Only one stretch of the records below should be repeated. It starts with the line containing "none -> white plate C8:E8 level 1" and goes on through the line containing "purple plate E3:E6", exactly as written.

>>>

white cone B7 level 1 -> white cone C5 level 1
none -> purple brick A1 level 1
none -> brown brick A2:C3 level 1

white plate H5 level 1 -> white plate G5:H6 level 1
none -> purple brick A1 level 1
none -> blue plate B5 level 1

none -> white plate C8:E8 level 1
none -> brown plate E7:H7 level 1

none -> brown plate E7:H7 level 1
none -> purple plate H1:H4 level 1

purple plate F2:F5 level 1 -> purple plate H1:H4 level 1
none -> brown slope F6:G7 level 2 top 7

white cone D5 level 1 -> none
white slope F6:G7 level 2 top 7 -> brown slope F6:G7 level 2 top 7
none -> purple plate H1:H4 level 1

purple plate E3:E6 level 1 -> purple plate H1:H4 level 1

<<<
>>>

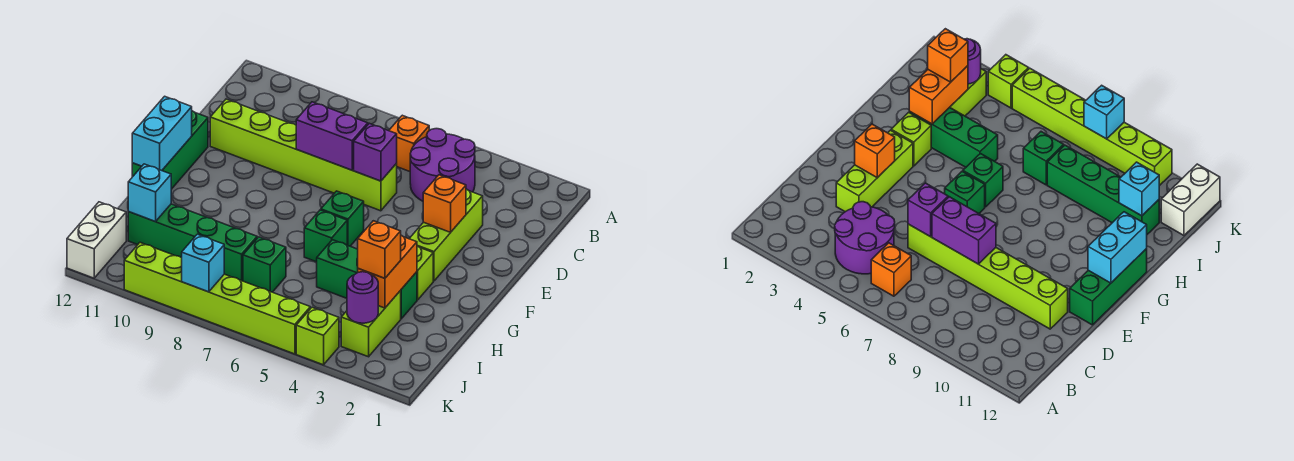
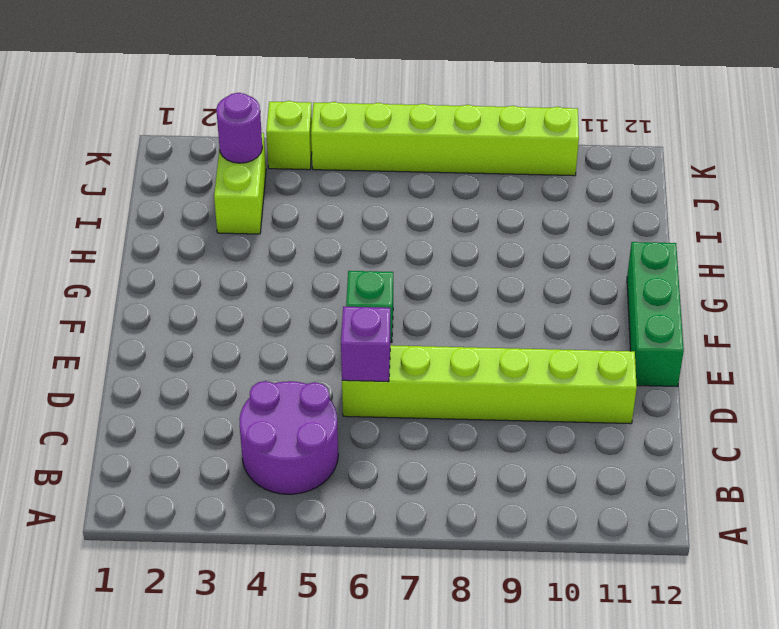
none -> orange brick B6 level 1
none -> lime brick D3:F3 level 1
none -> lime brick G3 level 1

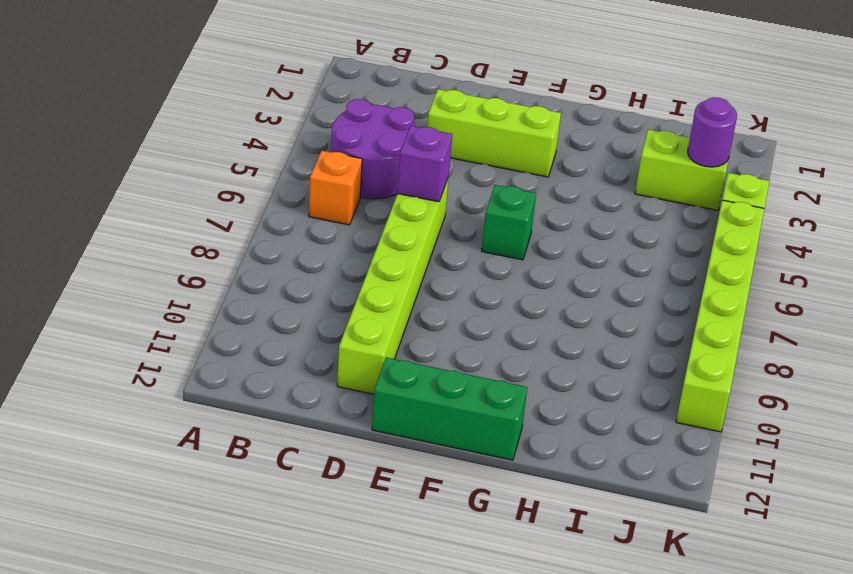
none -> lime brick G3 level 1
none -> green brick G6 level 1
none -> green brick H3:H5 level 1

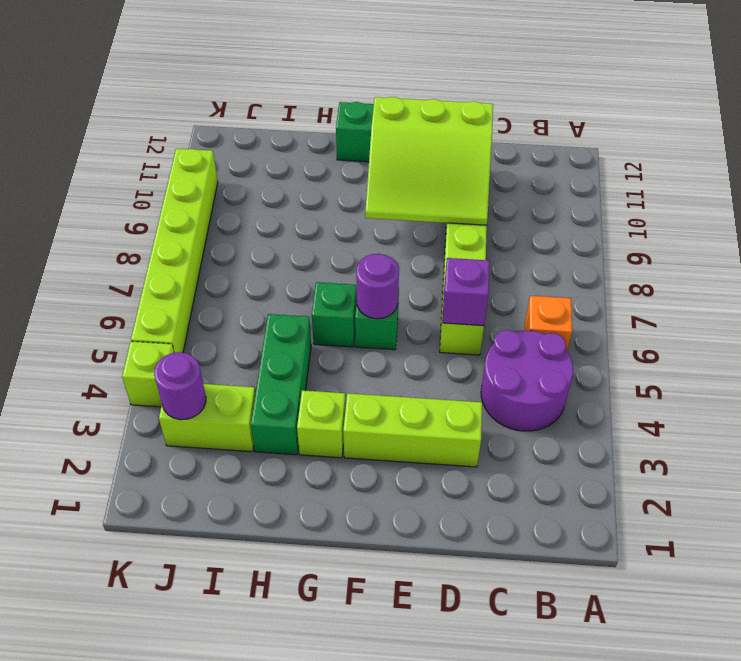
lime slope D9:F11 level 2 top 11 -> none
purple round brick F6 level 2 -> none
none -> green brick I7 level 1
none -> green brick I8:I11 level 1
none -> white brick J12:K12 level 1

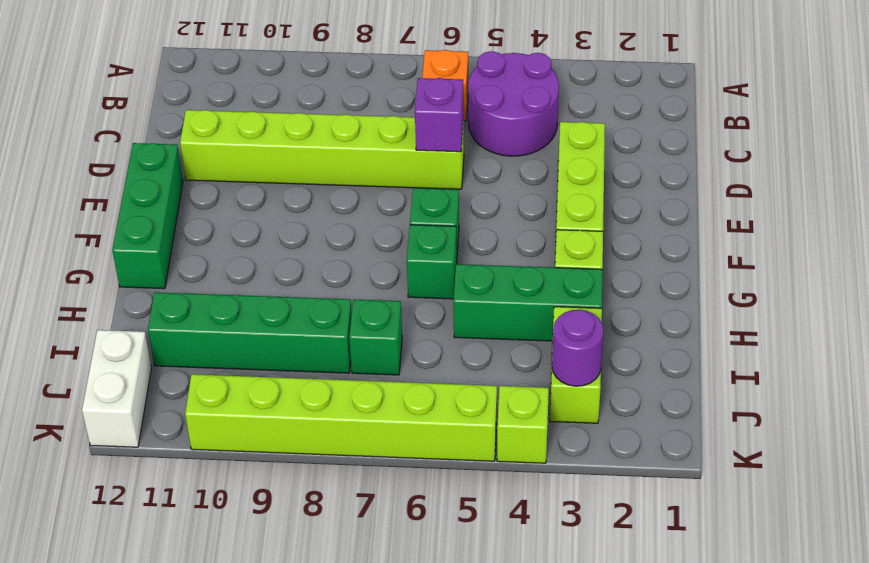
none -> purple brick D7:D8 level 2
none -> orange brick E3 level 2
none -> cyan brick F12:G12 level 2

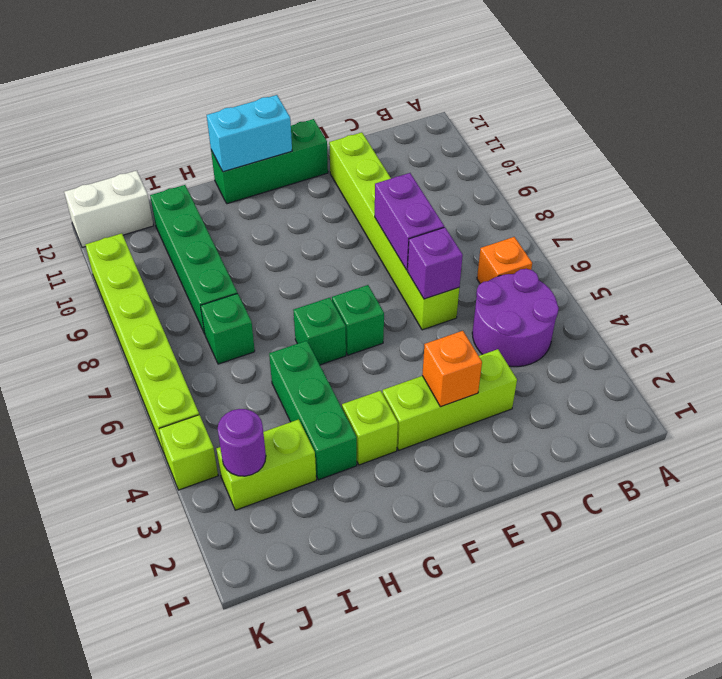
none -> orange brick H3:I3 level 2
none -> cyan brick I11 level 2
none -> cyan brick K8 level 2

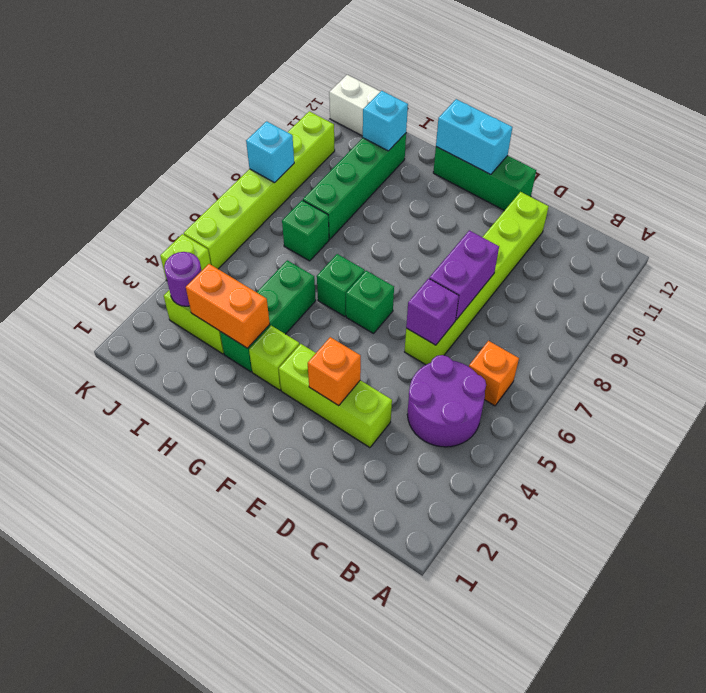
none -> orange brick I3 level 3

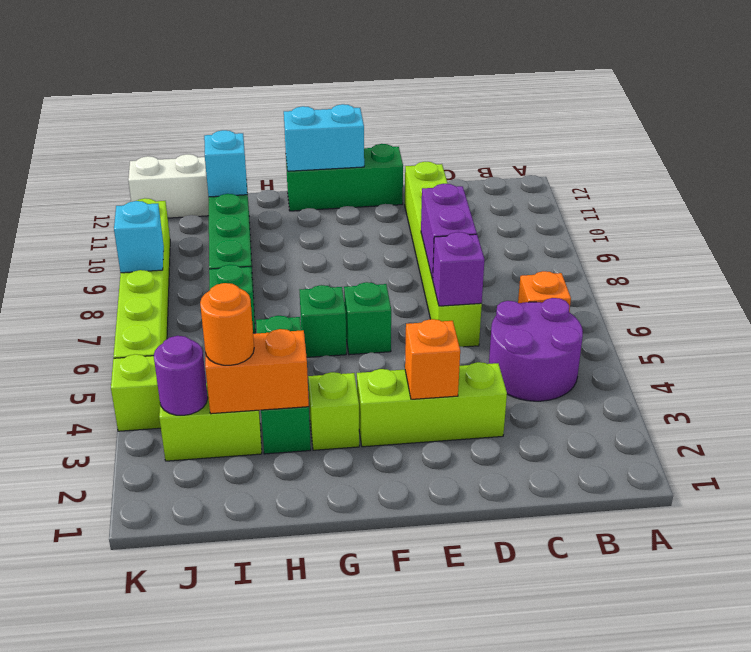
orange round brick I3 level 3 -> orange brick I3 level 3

<<<

- **Reply**:
none -> white plate C8:E8 level 1
none -> brown plate E7:H7 level 1

none -> brown plate E7:H7 level 1
none -> purple plate H1:H4 level 1

purple plate F2:F5 level 1 -> purple plate H1:H4 level 1
none -> brown slope F6:G7 level 2 top 7

white cone D5 level 1 -> none
white slope F6:G7 level 2 top 7 -> brown slope F6:G7 level 2 top 7
none -> purple plate H1:H4 level 1

purple plate E3:E6 level 1 -> purple plate H1:H4 level 1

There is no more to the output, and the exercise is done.